■ YOUR ASSIGNMENT
Set down exactly the lines below between the line holding "blue plate B6" and the line holding "red plate G3:H3", inclusive; no other line belongs in the answer.
*** Opening of SUPPLIED MATERIAL ***
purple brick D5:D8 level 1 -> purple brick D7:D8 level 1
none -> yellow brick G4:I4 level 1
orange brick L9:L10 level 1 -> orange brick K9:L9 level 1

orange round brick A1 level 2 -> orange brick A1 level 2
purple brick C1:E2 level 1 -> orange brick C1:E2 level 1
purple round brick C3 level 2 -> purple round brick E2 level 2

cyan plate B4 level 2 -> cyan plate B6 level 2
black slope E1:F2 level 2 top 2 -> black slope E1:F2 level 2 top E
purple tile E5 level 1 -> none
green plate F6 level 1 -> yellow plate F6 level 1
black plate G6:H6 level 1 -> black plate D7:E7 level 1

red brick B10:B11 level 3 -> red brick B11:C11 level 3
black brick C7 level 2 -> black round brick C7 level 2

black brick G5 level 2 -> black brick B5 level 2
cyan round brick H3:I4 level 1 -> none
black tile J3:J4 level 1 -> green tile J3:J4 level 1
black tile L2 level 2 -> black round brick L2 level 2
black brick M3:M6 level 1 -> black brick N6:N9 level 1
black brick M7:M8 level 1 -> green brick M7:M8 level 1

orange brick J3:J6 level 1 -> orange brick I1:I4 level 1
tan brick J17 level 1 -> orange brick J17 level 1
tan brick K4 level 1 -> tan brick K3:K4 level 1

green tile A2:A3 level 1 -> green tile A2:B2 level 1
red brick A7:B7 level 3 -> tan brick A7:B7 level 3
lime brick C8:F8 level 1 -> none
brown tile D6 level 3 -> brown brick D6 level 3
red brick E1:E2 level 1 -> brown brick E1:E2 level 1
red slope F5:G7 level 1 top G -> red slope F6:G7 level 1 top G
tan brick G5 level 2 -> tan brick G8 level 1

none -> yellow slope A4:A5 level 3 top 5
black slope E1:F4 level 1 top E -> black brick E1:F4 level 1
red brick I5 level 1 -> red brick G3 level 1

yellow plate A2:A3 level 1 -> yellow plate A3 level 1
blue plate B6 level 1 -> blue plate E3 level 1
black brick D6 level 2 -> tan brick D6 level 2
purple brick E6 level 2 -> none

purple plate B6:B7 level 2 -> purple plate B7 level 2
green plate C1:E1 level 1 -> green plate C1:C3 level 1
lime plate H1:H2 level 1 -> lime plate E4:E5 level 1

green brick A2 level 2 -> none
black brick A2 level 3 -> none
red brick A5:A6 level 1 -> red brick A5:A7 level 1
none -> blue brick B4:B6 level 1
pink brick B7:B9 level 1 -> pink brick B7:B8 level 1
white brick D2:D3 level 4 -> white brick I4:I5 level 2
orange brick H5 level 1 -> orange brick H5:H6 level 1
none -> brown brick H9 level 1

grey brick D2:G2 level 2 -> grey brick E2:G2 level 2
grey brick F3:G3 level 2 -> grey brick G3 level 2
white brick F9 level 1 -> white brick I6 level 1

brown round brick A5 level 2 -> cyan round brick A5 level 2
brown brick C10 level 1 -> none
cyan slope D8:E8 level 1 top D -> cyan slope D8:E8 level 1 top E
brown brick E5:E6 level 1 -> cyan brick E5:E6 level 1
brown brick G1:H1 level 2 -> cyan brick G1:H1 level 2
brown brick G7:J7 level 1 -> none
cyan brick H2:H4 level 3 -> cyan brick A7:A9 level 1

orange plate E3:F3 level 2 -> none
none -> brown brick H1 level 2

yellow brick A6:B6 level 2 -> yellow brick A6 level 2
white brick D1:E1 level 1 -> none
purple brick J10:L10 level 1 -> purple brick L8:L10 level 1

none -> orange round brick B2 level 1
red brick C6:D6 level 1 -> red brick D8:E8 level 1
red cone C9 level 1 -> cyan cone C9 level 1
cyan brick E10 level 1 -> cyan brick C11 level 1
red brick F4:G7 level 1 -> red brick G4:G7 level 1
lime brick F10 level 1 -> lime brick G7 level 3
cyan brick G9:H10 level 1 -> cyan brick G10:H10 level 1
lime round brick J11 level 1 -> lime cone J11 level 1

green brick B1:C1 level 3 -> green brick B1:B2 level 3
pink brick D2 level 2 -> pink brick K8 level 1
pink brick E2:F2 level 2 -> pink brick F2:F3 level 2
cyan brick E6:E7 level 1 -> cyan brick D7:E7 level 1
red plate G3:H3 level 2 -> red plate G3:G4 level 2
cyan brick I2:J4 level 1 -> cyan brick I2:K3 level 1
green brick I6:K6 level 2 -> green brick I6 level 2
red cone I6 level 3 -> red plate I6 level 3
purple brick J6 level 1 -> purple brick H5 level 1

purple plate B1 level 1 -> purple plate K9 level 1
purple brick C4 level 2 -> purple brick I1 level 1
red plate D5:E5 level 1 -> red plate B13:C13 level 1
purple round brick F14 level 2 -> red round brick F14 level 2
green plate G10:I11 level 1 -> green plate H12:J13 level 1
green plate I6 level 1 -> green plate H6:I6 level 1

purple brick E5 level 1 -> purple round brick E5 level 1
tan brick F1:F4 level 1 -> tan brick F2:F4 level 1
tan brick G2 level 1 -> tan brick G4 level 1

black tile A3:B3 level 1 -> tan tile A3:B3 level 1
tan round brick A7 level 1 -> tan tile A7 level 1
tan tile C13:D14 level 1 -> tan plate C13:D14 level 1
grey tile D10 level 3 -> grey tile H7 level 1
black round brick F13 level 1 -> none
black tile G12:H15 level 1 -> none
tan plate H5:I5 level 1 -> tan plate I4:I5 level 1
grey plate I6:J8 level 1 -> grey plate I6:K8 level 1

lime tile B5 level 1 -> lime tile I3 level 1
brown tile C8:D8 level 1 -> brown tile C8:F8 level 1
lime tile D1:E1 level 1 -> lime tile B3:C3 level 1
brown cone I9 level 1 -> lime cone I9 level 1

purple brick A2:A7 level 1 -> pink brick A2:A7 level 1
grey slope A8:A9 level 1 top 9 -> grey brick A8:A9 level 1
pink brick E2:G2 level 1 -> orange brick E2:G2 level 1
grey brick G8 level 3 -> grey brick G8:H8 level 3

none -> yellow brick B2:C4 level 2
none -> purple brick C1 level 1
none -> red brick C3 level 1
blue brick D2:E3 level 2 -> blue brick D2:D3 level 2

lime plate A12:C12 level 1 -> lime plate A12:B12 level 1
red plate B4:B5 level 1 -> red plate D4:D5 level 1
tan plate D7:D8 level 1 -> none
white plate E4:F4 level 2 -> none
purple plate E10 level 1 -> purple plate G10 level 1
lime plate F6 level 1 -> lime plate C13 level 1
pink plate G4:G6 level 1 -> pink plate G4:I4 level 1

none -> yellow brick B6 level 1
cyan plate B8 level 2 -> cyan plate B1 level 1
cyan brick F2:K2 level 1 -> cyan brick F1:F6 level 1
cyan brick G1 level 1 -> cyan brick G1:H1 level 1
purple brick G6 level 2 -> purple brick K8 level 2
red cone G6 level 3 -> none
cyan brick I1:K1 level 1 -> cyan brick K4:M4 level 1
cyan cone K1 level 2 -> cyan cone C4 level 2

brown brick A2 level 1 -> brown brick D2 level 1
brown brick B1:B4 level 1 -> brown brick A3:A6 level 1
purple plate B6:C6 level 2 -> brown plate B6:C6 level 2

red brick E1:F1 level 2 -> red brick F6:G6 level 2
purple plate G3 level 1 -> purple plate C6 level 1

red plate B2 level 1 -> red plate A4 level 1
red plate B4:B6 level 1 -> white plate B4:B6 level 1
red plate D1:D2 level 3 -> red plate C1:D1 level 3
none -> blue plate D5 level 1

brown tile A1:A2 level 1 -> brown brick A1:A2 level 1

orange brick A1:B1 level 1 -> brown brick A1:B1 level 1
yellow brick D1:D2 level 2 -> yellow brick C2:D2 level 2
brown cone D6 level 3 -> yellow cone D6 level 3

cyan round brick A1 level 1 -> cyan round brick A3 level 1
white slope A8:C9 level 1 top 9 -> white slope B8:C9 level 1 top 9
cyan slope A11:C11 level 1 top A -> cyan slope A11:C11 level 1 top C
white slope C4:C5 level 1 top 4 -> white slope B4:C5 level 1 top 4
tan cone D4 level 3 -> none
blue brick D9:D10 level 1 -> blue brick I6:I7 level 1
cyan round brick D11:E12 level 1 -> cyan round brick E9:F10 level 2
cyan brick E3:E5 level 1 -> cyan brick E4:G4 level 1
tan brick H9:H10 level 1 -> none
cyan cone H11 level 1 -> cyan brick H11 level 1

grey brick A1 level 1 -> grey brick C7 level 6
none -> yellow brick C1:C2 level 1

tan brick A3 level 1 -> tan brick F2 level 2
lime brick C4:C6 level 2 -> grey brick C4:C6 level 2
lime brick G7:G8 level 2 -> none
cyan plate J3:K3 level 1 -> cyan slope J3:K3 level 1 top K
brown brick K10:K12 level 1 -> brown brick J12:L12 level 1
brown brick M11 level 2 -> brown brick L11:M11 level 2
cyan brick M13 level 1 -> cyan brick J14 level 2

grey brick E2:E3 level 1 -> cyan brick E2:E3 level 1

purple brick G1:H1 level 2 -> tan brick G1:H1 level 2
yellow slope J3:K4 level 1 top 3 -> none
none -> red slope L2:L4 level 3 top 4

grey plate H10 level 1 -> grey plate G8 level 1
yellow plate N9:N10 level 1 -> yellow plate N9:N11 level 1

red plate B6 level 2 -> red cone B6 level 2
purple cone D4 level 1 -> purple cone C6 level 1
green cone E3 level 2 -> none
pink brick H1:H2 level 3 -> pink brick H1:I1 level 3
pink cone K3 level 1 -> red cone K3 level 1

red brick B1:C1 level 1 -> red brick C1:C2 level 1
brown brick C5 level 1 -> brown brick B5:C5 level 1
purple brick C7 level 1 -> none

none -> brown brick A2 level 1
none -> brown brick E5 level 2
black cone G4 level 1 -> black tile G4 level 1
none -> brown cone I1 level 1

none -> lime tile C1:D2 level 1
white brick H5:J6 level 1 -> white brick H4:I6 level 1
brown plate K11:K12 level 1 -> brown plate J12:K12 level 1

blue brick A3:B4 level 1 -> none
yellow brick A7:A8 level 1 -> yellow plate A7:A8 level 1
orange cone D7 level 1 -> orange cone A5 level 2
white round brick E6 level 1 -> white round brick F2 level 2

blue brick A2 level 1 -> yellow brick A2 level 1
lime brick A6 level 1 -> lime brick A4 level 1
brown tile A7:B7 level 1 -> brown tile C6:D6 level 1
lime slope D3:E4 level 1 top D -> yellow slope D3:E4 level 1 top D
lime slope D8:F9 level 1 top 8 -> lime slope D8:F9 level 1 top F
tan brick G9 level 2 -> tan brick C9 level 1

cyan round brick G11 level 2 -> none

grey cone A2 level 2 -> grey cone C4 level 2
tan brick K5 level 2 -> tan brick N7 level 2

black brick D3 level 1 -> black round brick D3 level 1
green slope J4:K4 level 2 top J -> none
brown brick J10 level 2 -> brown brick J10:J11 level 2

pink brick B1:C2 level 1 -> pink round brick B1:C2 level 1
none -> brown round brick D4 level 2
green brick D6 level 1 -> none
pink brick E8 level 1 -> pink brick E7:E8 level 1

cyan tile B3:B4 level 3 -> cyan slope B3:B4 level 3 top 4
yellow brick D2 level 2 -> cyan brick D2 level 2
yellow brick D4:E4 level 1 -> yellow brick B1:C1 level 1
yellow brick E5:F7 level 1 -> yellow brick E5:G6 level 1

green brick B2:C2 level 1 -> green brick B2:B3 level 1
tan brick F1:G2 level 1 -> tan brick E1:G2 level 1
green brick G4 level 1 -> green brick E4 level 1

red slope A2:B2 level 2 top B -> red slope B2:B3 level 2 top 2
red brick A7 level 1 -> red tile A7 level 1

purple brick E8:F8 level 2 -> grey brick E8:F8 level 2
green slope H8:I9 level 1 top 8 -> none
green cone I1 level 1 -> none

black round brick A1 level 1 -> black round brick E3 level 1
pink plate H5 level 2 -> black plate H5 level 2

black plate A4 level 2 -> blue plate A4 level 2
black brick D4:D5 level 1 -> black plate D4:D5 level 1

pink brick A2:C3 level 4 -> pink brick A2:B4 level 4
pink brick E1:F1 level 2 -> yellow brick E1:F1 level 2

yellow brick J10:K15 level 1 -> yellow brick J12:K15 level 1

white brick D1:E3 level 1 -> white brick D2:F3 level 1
*** Close of SUPPLIED MATERIAL ***
■ RESULT OF THE EXERCISE
blue plate B6 level 1 -> blue plate E3 level 1
black brick D6 level 2 -> tan brick D6 level 2
purple brick E6 level 2 -> none

purple plate B6:B7 level 2 -> purple plate B7 level 2
green plate C1:E1 level 1 -> green plate C1:C3 level 1
lime plate H1:H2 level 1 -> lime plate E4:E5 level 1

green brick A2 level 2 -> none
black brick A2 level 3 -> none
red brick A5:A6 level 1 -> red brick A5:A7 level 1
none -> blue brick B4:B6 level 1
pink brick B7:B9 level 1 -> pink brick B7:B8 level 1
white brick D2:D3 level 4 -> white brick I4:I5 level 2
orange brick H5 level 1 -> orange brick H5:H6 level 1
none -> brown brick H9 level 1

grey brick D2:G2 level 2 -> grey brick E2:G2 level 2
grey brick F3:G3 level 2 -> grey brick G3 level 2
white brick F9 level 1 -> white brick I6 level 1

brown round brick A5 level 2 -> cyan round brick A5 level 2
brown brick C10 level 1 -> none
cyan slope D8:E8 level 1 top D -> cyan slope D8:E8 level 1 top E
brown brick E5:E6 level 1 -> cyan brick E5:E6 level 1
brown brick G1:H1 level 2 -> cyan brick G1:H1 level 2
brown brick G7:J7 level 1 -> none
cyan brick H2:H4 level 3 -> cyan brick A7:A9 level 1

orange plate E3:F3 level 2 -> none
none -> brown brick H1 level 2

yellow brick A6:B6 level 2 -> yellow brick A6 level 2
white brick D1:E1 level 1 -> none
purple brick J10:L10 level 1 -> purple brick L8:L10 level 1

none -> orange round brick B2 level 1
red brick C6:D6 level 1 -> red brick D8:E8 level 1
red cone C9 level 1 -> cyan cone C9 level 1
cyan brick E10 level 1 -> cyan brick C11 level 1
red brick F4:G7 level 1 -> red brick G4:G7 level 1
lime brick F10 level 1 -> lime brick G7 level 3
cyan brick G9:H10 level 1 -> cyan brick G10:H10 level 1
lime round brick J11 level 1 -> lime cone J11 level 1

green brick B1:C1 level 3 -> green brick B1:B2 level 3
pink brick D2 level 2 -> pink brick K8 level 1
pink brick E2:F2 level 2 -> pink brick F2:F3 level 2
cyan brick E6:E7 level 1 -> cyan brick D7:E7 level 1
red plate G3:H3 level 2 -> red plate G3:G4 level 2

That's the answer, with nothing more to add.